[Task goal]:
Here the job is to transcribe the data verbatim while leaving each picture out.

[Data block]:
•••••

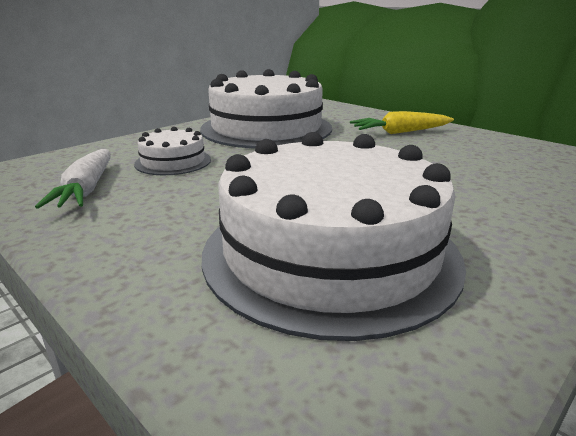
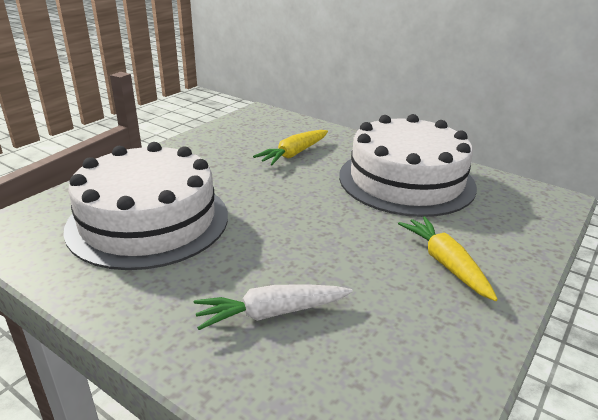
camera: 80 degrees right, 5 degrees up
(87, 189) = (237, 139): white carrot -> white carrot (271, 313)
(173, 161) = (293, 154): white cake -> yellow carrot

•••••

[Task answer]:
camera: 80 degrees right, 5 degrees up
(87, 189) = (237, 139): white carrot -> white carrot (271, 313)
(173, 161) = (293, 154): white cake -> yellow carrot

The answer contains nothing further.